(Coordinate-based change listings)
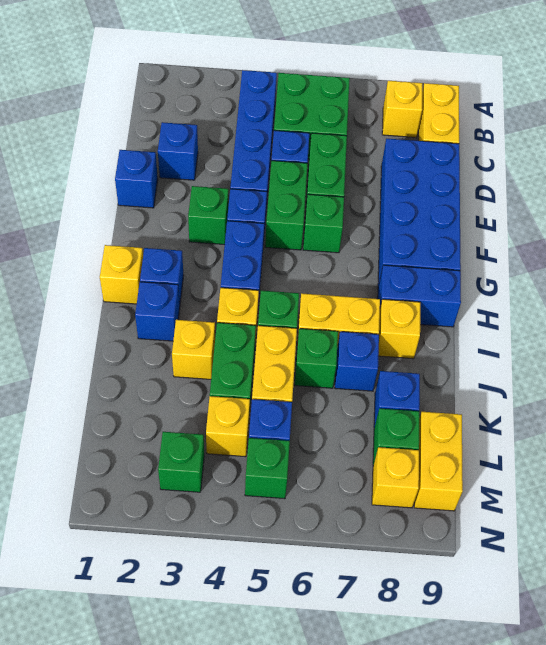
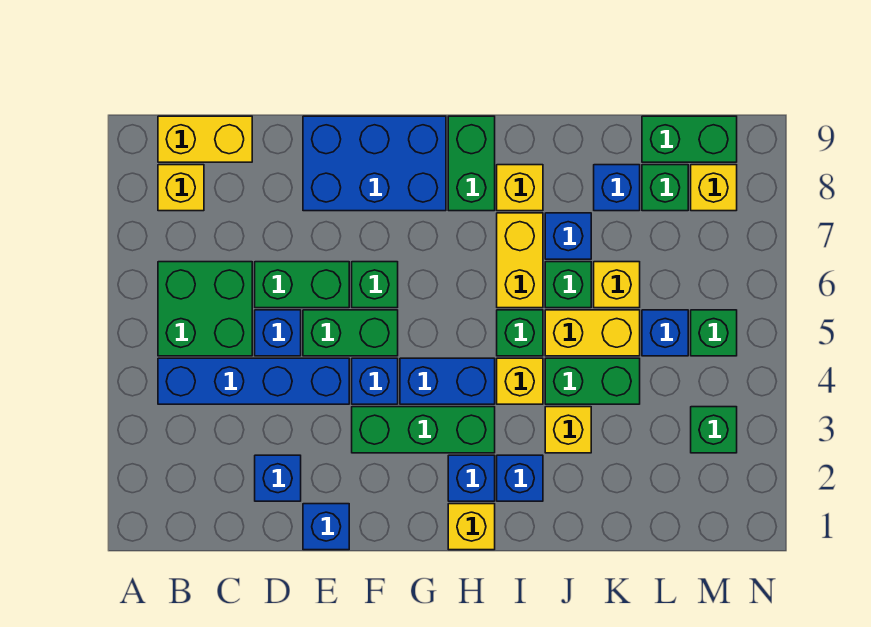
blue 2x4 brick [378,139,461,287] -> blue 2x3 brick [303,116,446,211]
green 1x1 brick [188,186,228,245] -> green 1x3 brick [352,407,495,453]
blue 1x2 brick [378,265,461,327] -> green 1x2 brick [448,116,495,211]
yellow 1x1 brick [206,396,250,457] -> yellow 1x1 brick moved to [594,262,640,308]
yellow 1x2 brick [414,412,463,511] -> green 1x2 brick [642,116,737,162]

§ **Exercise prompt**:
Could you reproduce every record above exactly, leaving out any pictures?

§ **Exercise result**:
blue 2x4 brick [378,139,461,287] -> blue 2x3 brick [303,116,446,211]
green 1x1 brick [188,186,228,245] -> green 1x3 brick [352,407,495,453]
blue 1x2 brick [378,265,461,327] -> green 1x2 brick [448,116,495,211]
yellow 1x1 brick [206,396,250,457] -> yellow 1x1 brick moved to [594,262,640,308]
yellow 1x2 brick [414,412,463,511] -> green 1x2 brick [642,116,737,162]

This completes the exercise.